Content starts

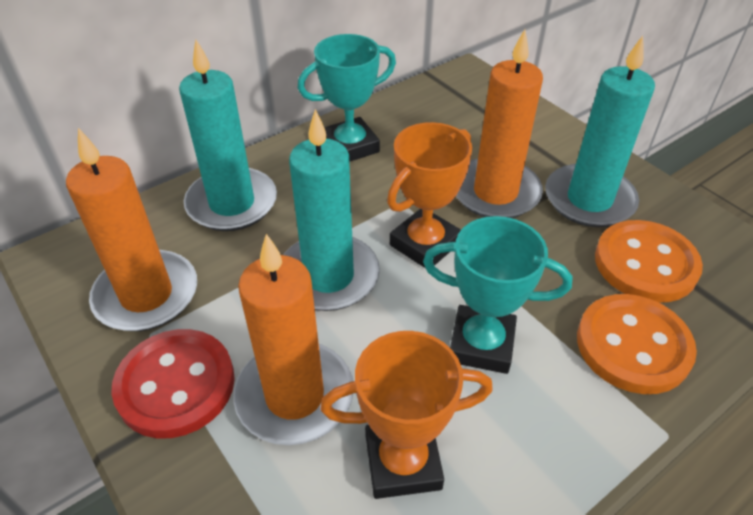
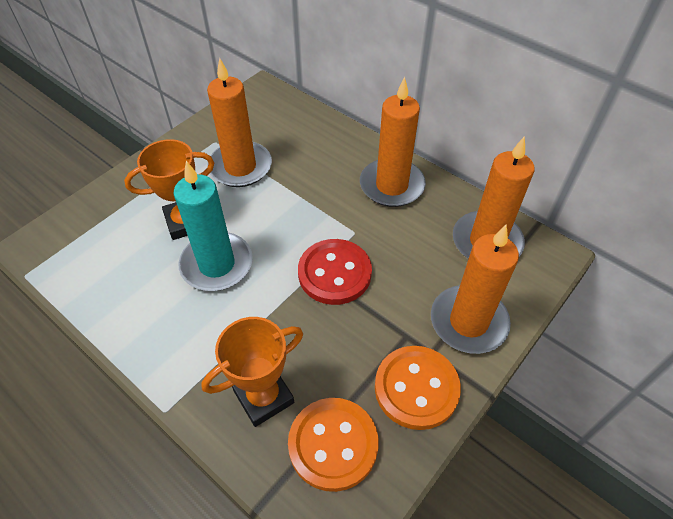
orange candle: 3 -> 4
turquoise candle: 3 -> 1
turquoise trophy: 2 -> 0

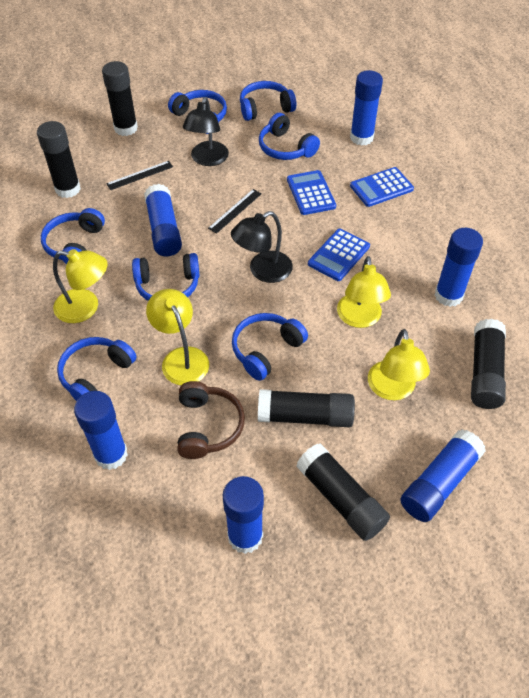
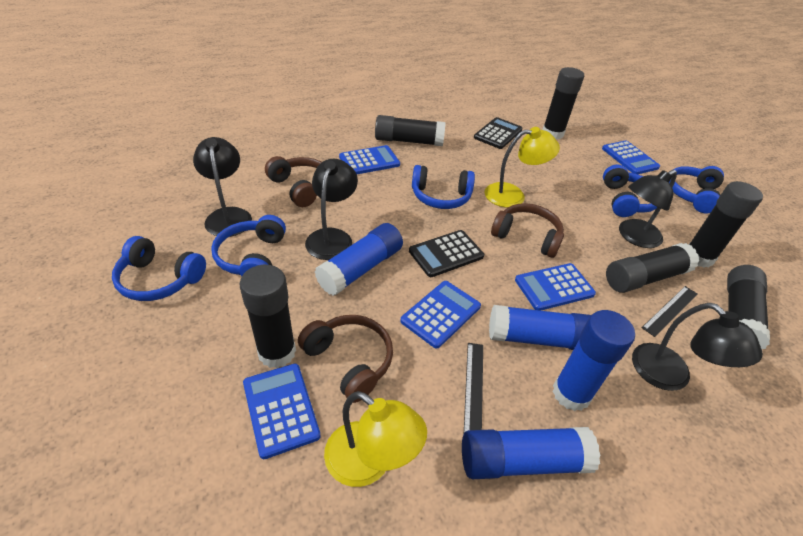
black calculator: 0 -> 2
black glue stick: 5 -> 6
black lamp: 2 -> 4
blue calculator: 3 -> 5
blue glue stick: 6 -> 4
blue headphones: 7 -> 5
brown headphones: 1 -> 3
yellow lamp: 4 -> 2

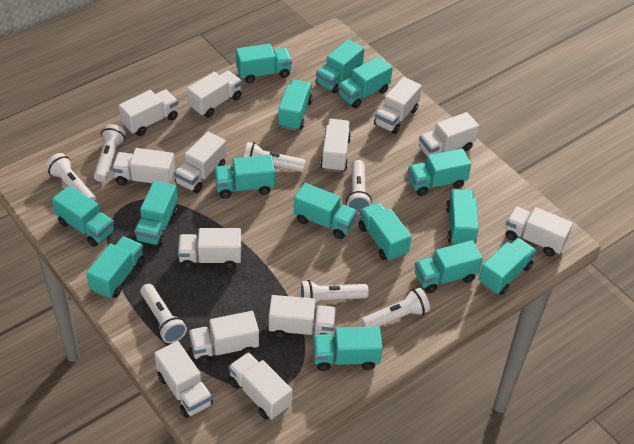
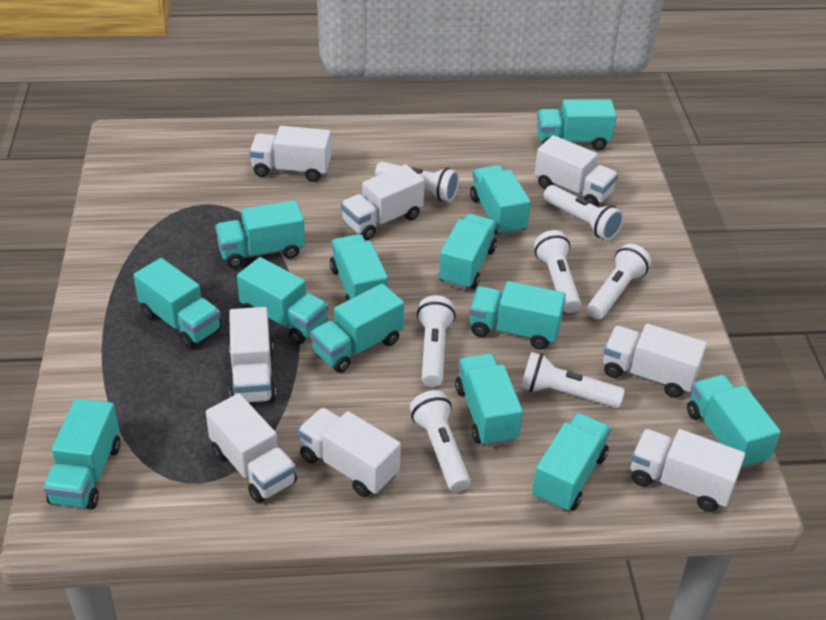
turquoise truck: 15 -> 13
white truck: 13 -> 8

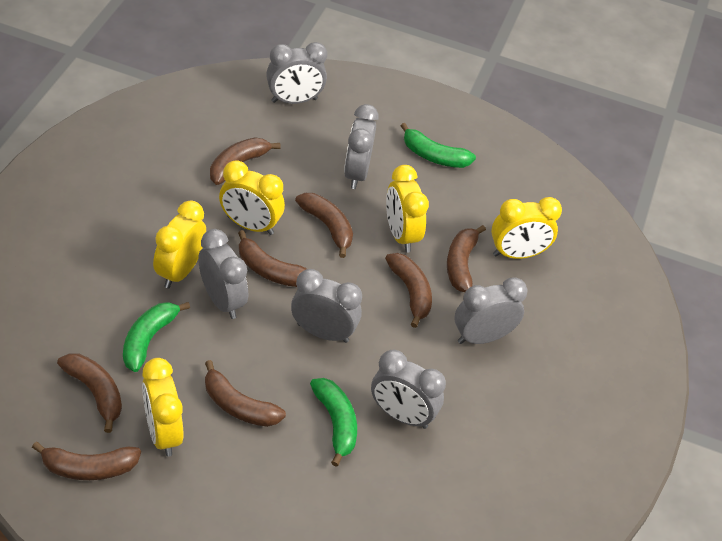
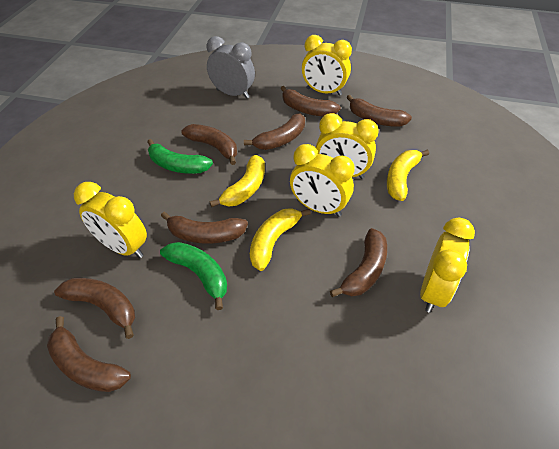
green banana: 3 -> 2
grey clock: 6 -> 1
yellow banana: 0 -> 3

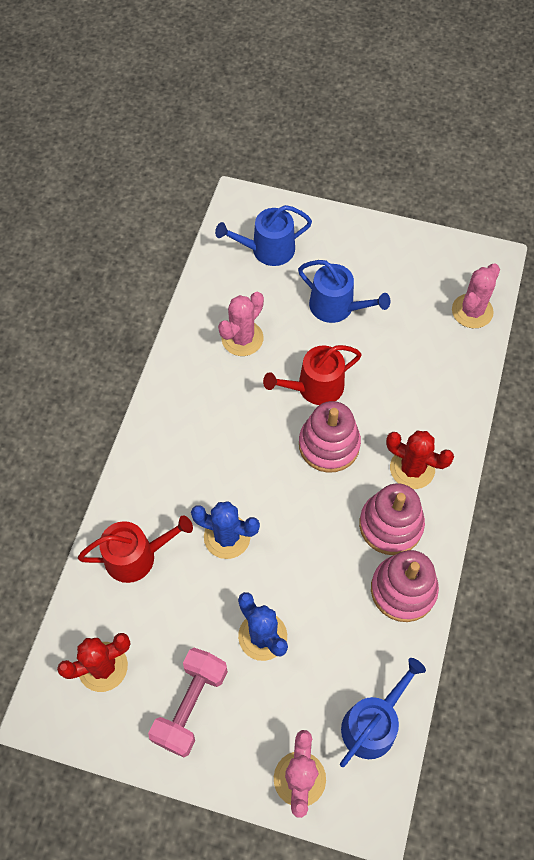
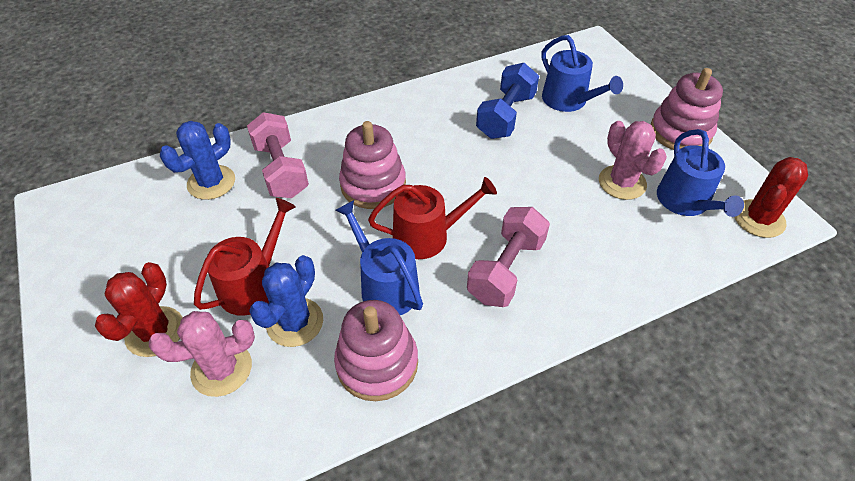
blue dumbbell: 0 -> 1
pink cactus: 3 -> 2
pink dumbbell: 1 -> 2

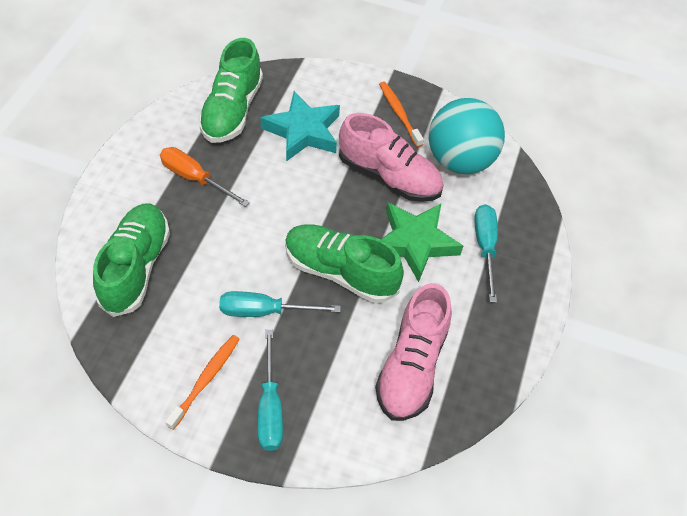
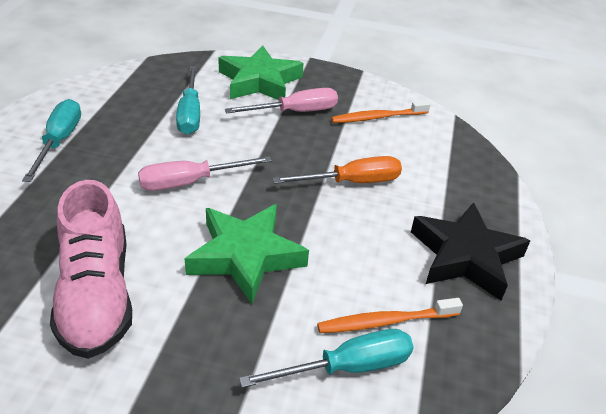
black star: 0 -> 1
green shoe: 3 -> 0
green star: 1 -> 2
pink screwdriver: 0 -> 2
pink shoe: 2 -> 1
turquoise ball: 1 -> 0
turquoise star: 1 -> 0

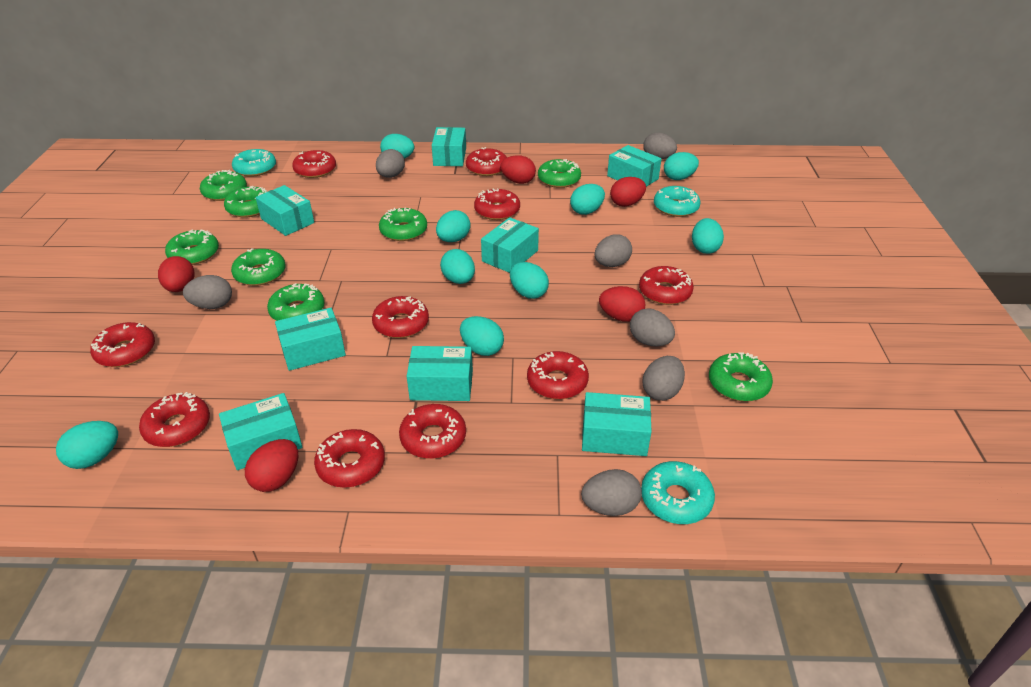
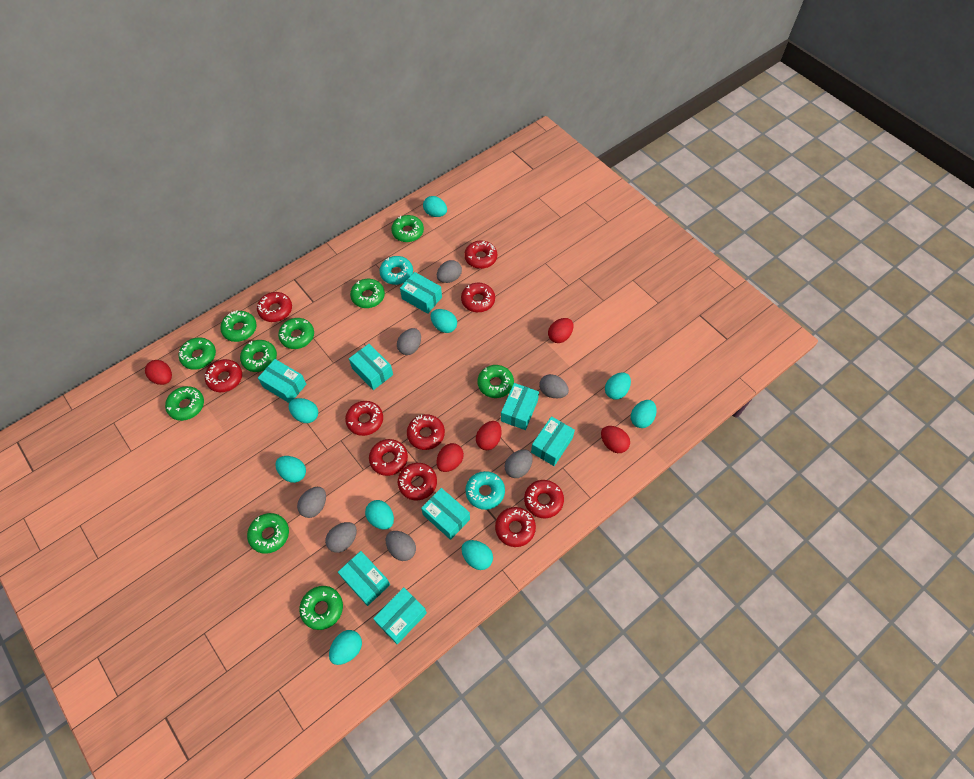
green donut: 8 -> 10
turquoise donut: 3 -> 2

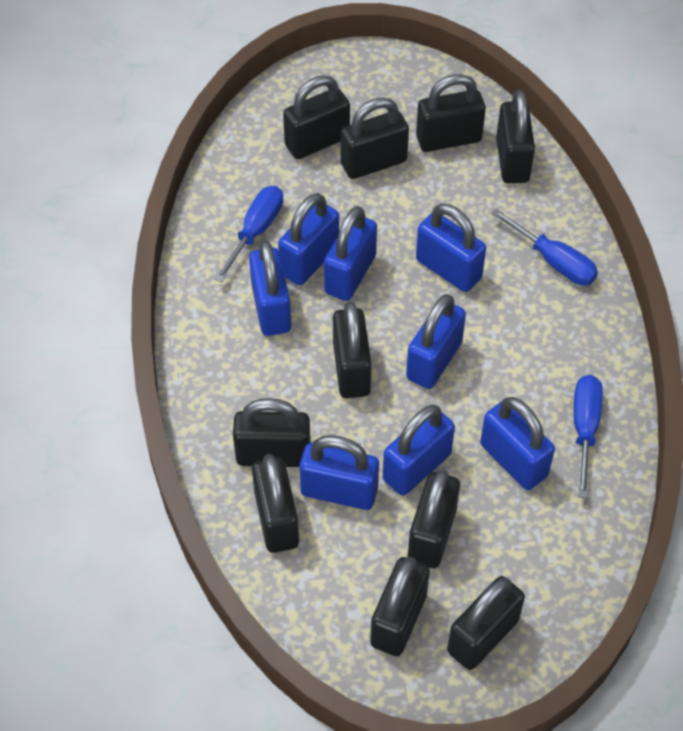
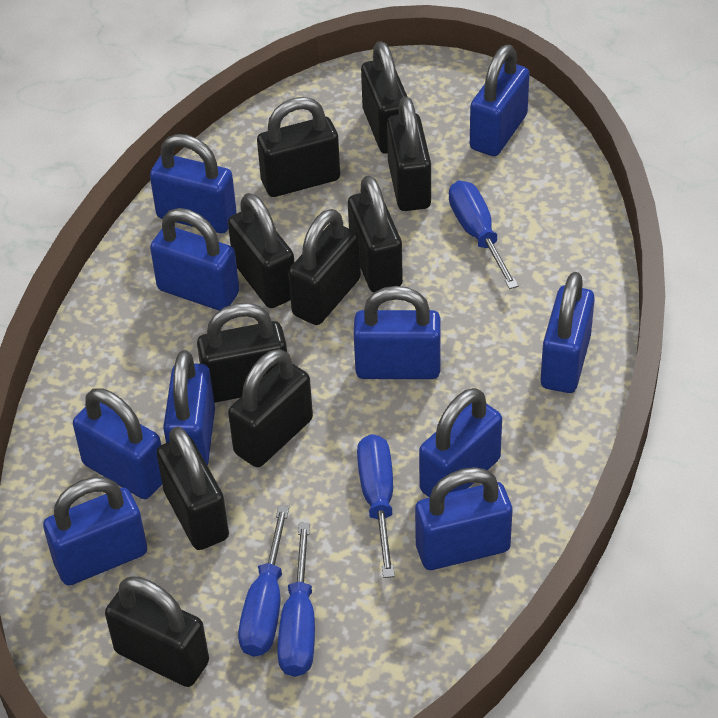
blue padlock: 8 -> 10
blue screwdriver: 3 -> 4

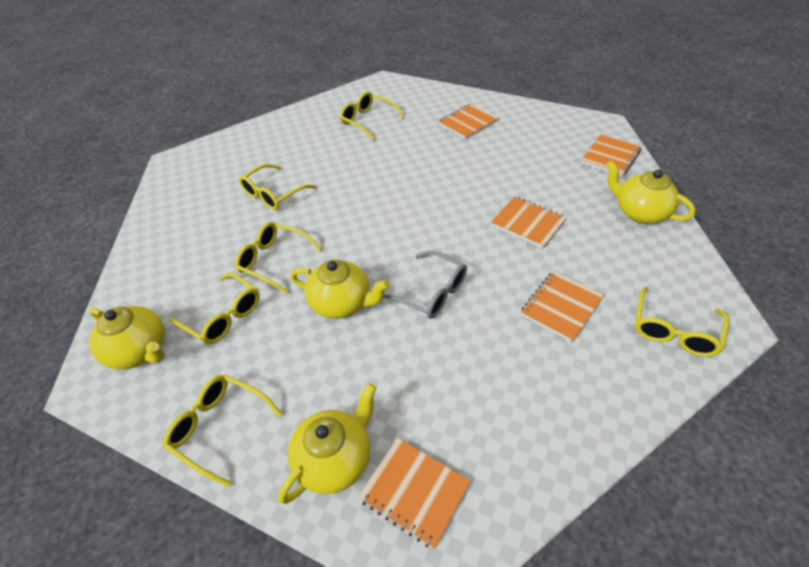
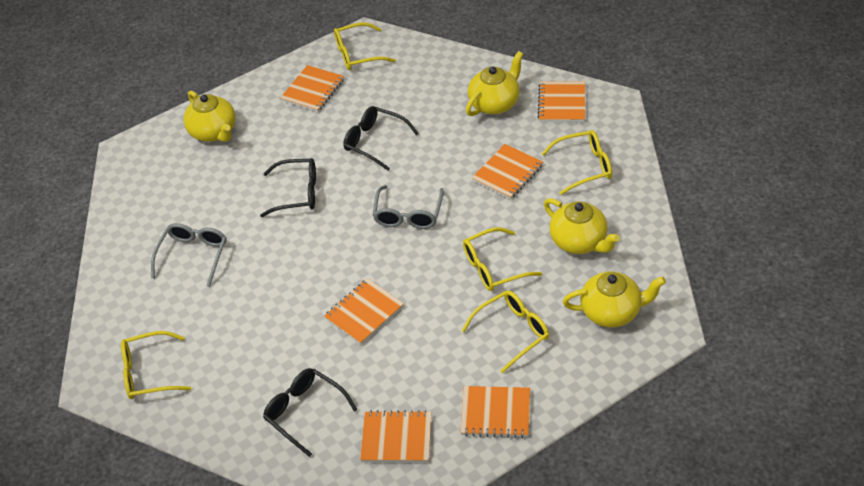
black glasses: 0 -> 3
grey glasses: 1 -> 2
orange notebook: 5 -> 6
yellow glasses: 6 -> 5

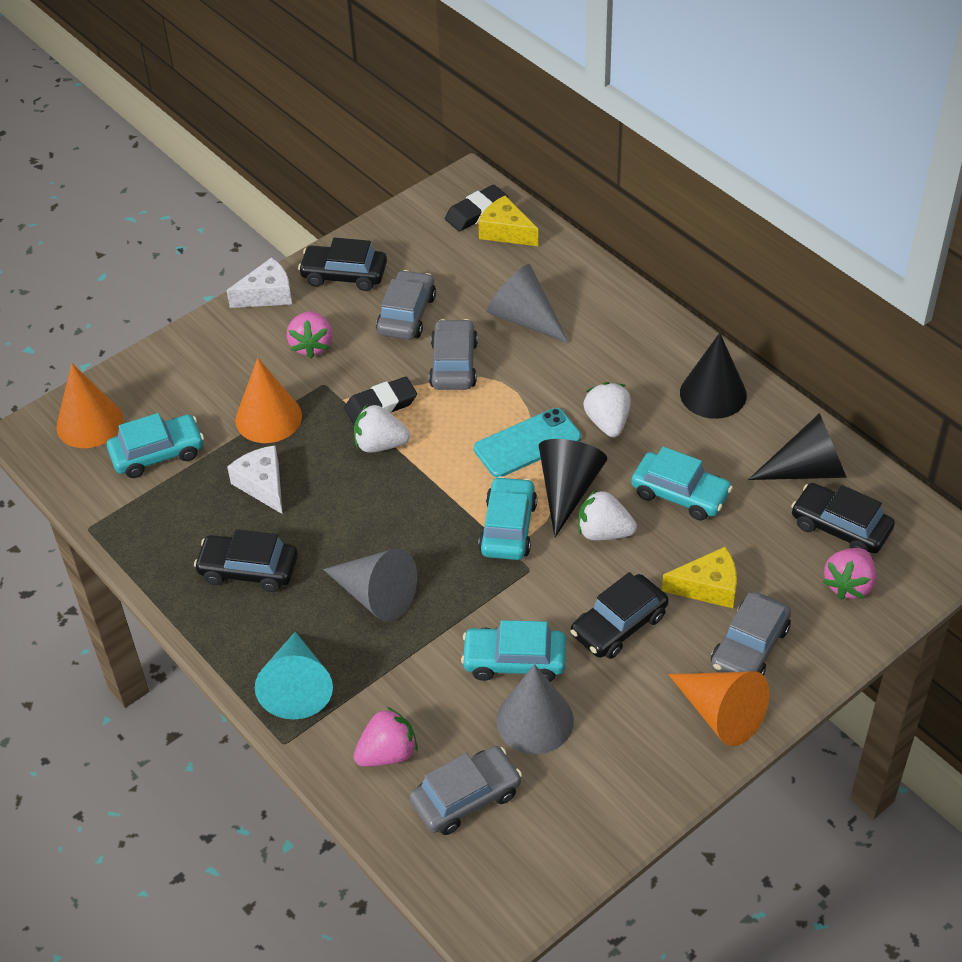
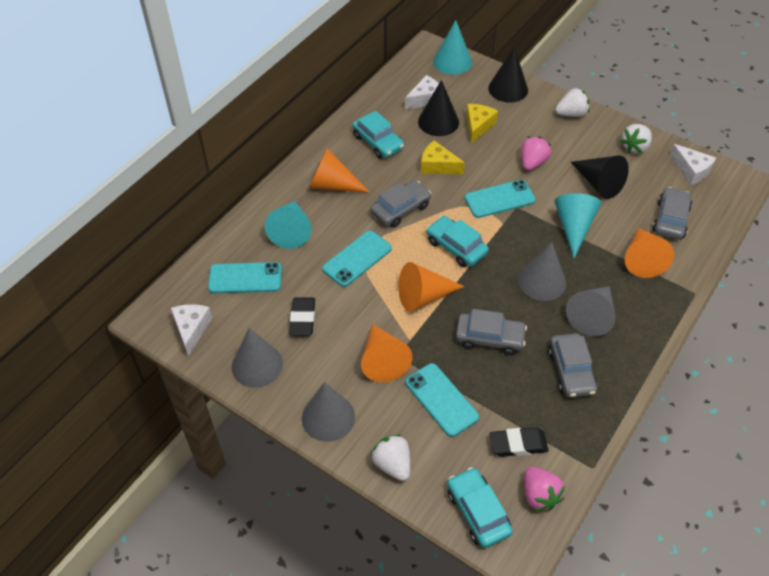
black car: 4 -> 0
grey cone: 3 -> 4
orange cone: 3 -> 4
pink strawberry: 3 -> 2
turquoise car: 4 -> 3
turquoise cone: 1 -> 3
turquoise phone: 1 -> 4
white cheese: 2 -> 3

Content ends

| Task prompt |
What lines of the listing contain the word "blue"? Copy them all.

| Task response |
blue calculator: 3 -> 5
blue glue stick: 6 -> 4
blue headphones: 7 -> 5
blue dumbbell: 0 -> 1
blue padlock: 8 -> 10
blue screwdriver: 3 -> 4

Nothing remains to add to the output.